Material for this task
-- -- --
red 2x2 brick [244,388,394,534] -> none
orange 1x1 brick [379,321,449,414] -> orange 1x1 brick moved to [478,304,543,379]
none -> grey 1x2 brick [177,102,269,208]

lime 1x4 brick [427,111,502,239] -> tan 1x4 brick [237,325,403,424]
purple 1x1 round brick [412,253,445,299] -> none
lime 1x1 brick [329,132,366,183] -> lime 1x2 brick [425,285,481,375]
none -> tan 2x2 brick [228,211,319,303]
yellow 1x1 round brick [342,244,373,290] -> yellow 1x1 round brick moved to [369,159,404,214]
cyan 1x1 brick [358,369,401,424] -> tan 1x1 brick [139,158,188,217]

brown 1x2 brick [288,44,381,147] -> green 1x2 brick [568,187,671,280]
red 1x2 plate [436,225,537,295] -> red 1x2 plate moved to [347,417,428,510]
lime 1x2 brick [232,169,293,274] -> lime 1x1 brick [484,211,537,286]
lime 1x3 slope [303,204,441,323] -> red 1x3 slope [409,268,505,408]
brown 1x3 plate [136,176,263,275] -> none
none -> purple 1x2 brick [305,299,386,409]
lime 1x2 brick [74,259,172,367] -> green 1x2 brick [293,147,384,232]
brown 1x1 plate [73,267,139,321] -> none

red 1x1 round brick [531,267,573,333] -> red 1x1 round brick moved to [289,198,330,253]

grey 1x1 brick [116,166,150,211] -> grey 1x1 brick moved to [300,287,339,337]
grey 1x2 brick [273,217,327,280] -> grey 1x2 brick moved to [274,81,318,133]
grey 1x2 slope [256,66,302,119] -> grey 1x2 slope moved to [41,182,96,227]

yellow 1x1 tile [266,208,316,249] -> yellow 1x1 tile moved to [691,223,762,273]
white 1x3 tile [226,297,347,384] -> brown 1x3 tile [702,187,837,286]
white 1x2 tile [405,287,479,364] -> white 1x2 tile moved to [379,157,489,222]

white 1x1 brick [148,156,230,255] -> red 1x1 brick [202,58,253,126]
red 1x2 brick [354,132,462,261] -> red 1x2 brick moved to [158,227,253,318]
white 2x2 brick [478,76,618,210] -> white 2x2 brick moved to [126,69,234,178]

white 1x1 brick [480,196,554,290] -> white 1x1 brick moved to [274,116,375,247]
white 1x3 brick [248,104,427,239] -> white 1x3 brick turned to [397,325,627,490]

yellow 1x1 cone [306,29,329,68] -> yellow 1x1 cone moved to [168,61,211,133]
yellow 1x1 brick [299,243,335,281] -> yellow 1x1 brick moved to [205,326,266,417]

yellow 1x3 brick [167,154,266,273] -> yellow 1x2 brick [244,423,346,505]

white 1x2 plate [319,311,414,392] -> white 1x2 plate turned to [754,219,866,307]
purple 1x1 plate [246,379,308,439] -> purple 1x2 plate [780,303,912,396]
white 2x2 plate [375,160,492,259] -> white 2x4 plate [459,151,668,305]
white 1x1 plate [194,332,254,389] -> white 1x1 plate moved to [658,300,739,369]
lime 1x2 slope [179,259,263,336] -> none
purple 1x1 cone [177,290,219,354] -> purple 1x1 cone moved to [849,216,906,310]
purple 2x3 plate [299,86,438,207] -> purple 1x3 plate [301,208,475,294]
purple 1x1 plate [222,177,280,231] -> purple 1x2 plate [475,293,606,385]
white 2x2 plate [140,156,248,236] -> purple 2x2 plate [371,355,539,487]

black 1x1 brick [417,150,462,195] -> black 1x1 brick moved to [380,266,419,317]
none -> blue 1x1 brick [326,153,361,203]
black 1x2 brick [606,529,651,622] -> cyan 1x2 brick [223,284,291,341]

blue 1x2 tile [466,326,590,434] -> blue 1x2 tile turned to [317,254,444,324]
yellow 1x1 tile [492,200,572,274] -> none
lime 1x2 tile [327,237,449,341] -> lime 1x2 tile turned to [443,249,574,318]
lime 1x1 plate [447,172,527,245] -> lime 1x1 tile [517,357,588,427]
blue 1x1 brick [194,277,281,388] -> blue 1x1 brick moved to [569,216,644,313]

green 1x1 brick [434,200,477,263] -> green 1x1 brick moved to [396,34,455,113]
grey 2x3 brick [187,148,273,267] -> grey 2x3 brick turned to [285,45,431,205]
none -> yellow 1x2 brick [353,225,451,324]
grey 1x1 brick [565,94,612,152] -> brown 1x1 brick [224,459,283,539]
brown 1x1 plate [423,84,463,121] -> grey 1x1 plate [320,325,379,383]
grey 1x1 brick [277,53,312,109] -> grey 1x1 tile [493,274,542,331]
-- -- --
Your objective
Return exactly, and only, the lines above starting at the line that contains "white 1x1 plate [194,332,254,389]" and ending at the line that contains "purple 2x3 plate".

Answer to this task
white 1x1 plate [194,332,254,389] -> white 1x1 plate moved to [658,300,739,369]
lime 1x2 slope [179,259,263,336] -> none
purple 1x1 cone [177,290,219,354] -> purple 1x1 cone moved to [849,216,906,310]
purple 2x3 plate [299,86,438,207] -> purple 1x3 plate [301,208,475,294]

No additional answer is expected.